Entries supplied:
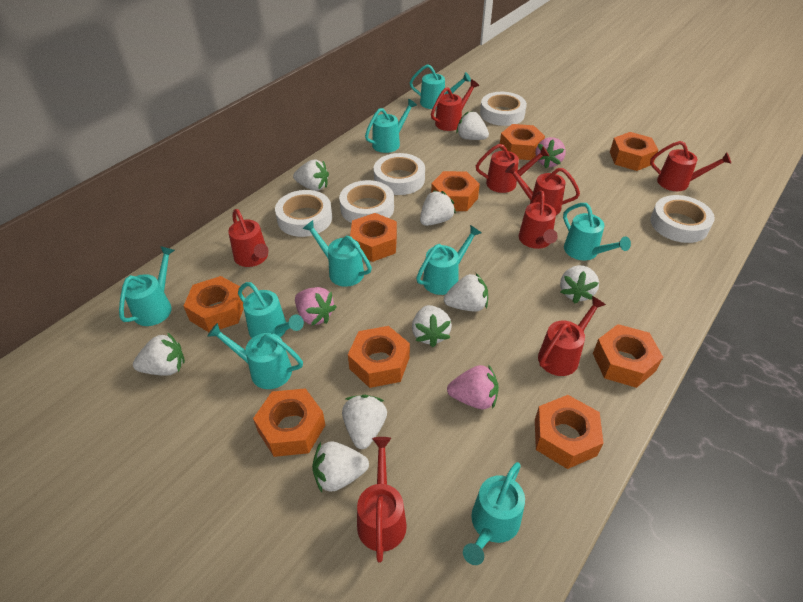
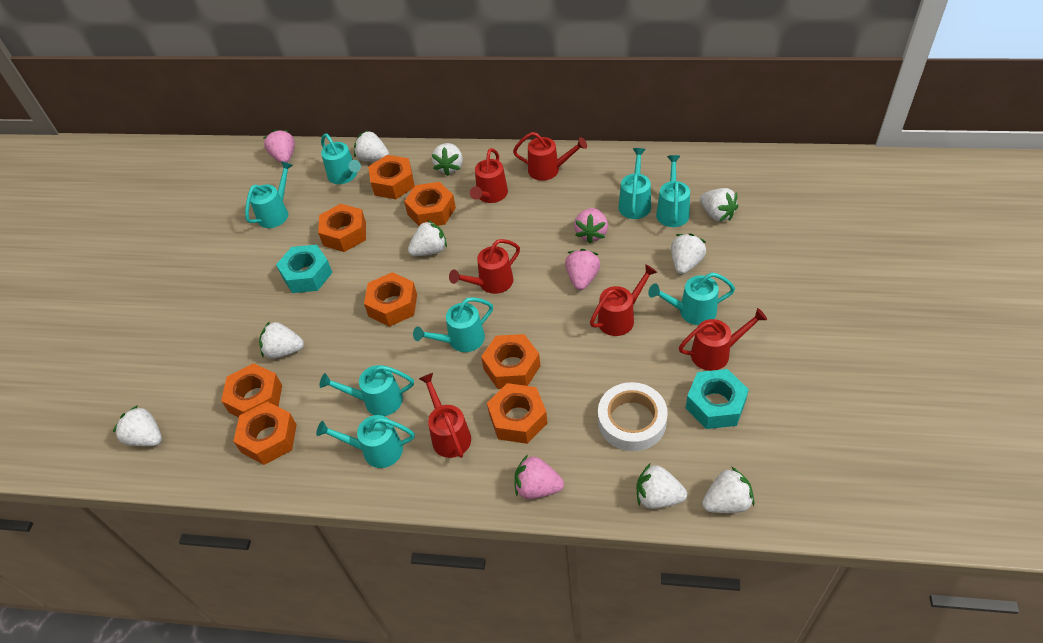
orange nut: 9 -> 8
pink strawberry: 3 -> 4
red watering can: 8 -> 6
turquoise nut: 0 -> 2
turquoise watering can: 9 -> 8
white tape: 5 -> 1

Work order: An exact reprint of the records above is required, with all pictures left out.

Task result:
orange nut: 9 -> 8
pink strawberry: 3 -> 4
red watering can: 8 -> 6
turquoise nut: 0 -> 2
turquoise watering can: 9 -> 8
white tape: 5 -> 1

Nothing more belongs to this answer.